• Data extract:
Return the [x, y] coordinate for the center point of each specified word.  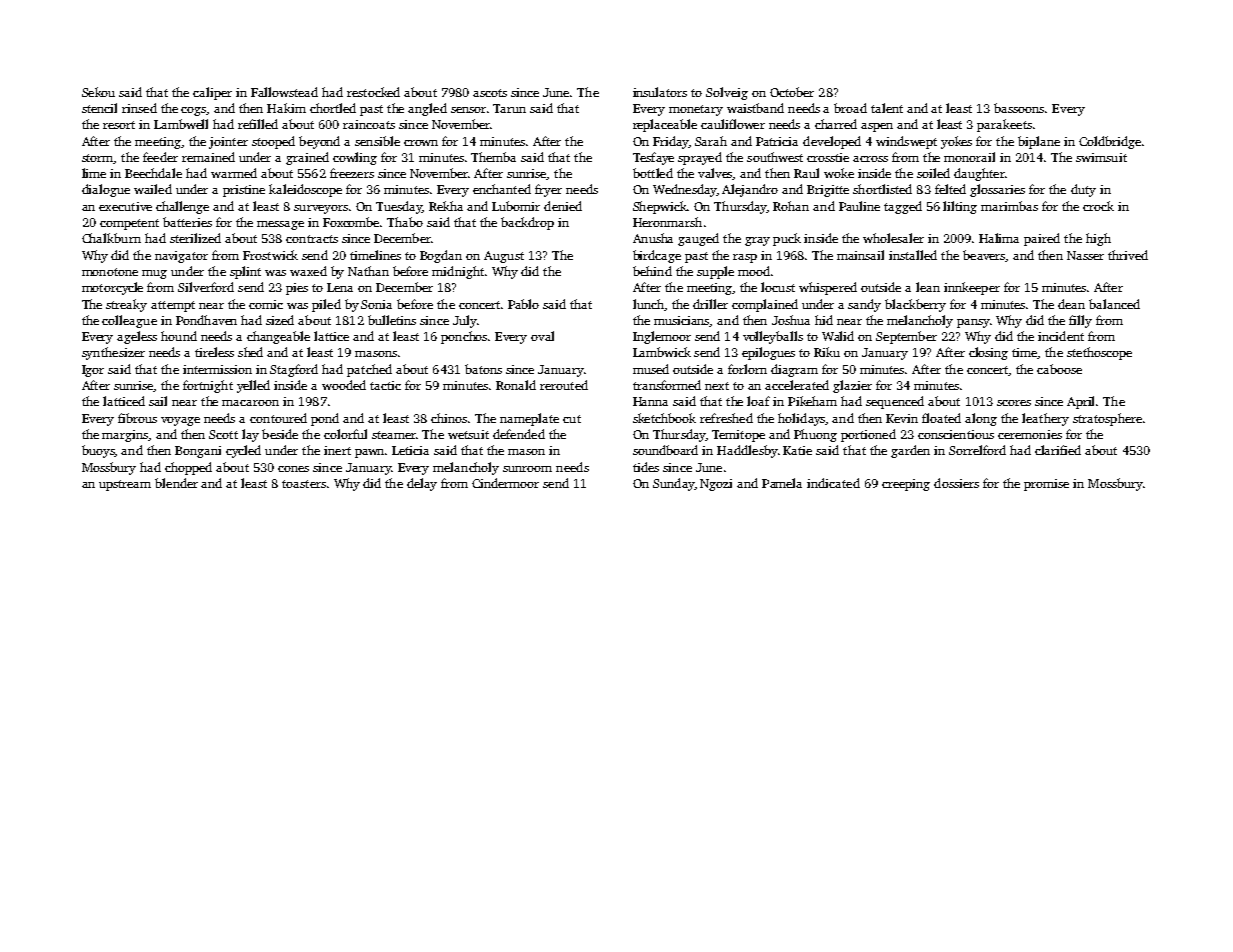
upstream [125, 485]
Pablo [523, 304]
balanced [1114, 304]
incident [1061, 336]
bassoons [1019, 108]
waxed [308, 271]
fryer [548, 190]
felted [950, 189]
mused [651, 369]
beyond [319, 142]
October [792, 92]
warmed [234, 173]
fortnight [208, 386]
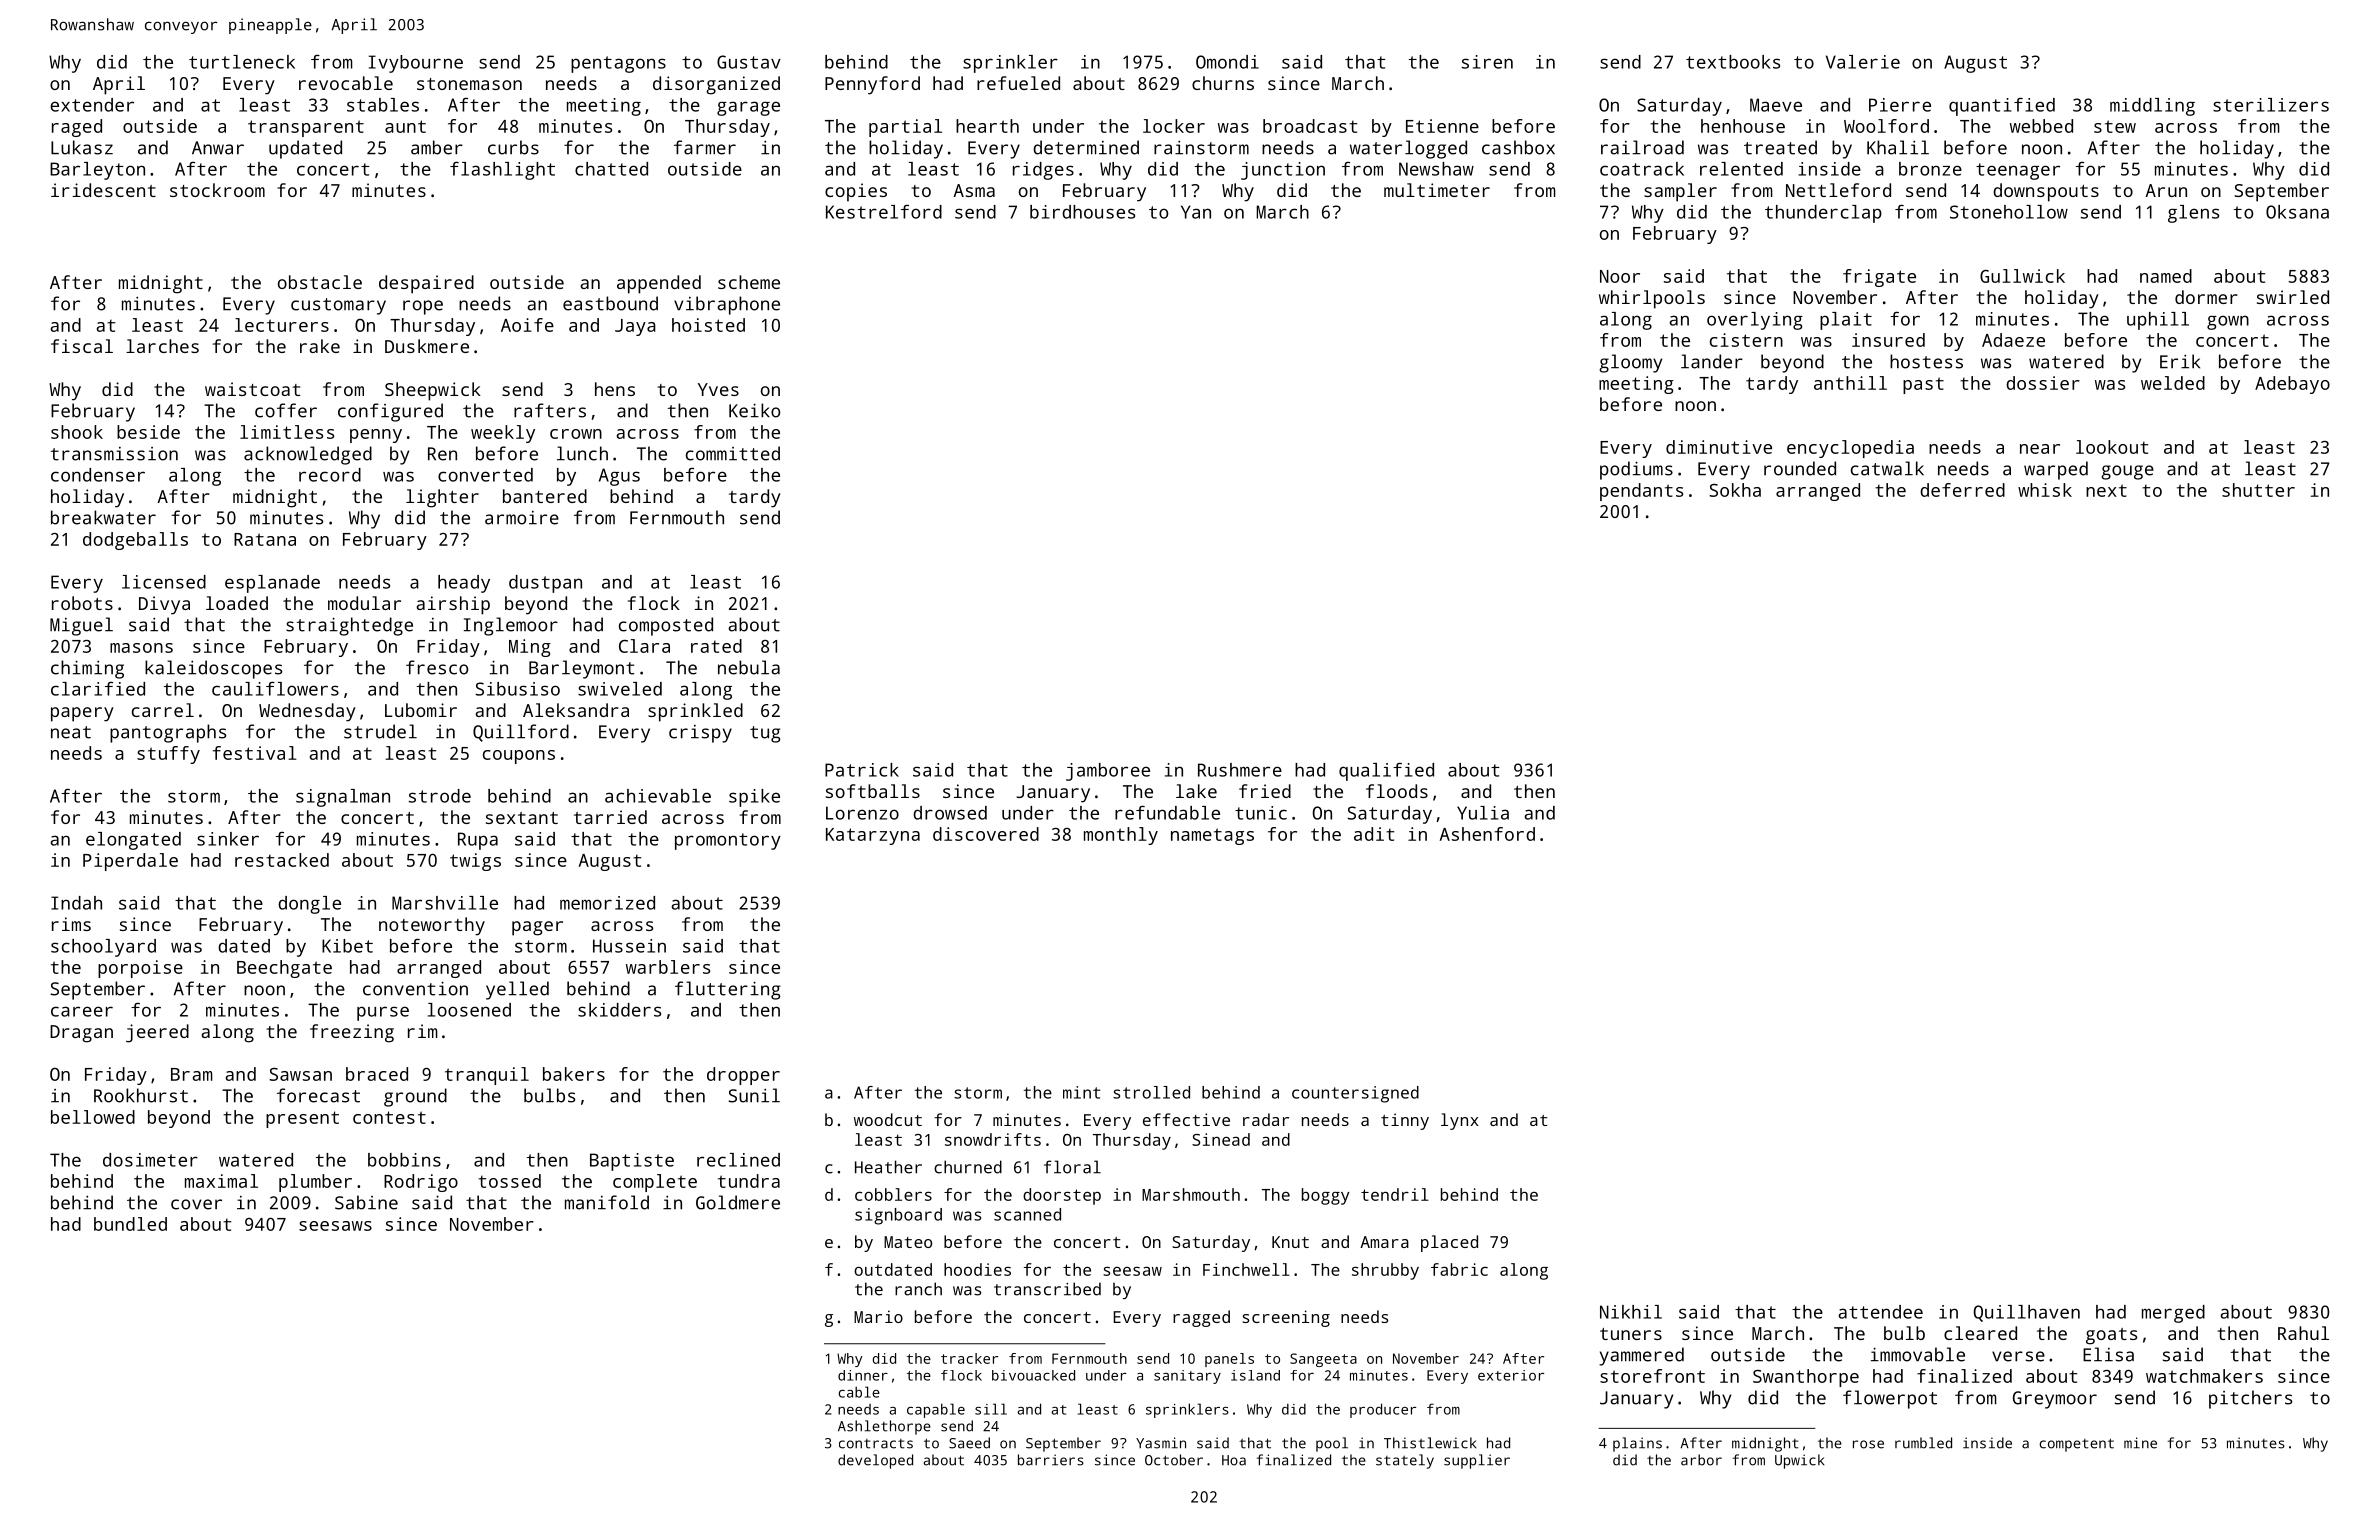  What do you see at coordinates (228, 839) in the document?
I see `sinker` at bounding box center [228, 839].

• What the exercise asks:
Give the lines above as a JSON list of strings with one string per line. Omit any blank lines and leave the pictures out.

• Solution for this problem:
[
  "Return the [x, y] coordinate for the center point of each specified word.  ",
  "upstream [125, 485]",
  "Pablo [523, 304]",
  "balanced [1114, 304]",
  "incident [1061, 336]",
  "bassoons [1019, 108]",
  "waxed [308, 271]",
  "fryer [548, 190]",
  "felted [950, 189]",
  "mused [651, 369]",
  "beyond [319, 142]",
  "October [792, 92]",
  "warmed [234, 173]",
  "fortnight [208, 386]",
  "  What do you see at coordinates (228, 839) in the document?",
  "I see `sinker` at bounding box center [228, 839]."
]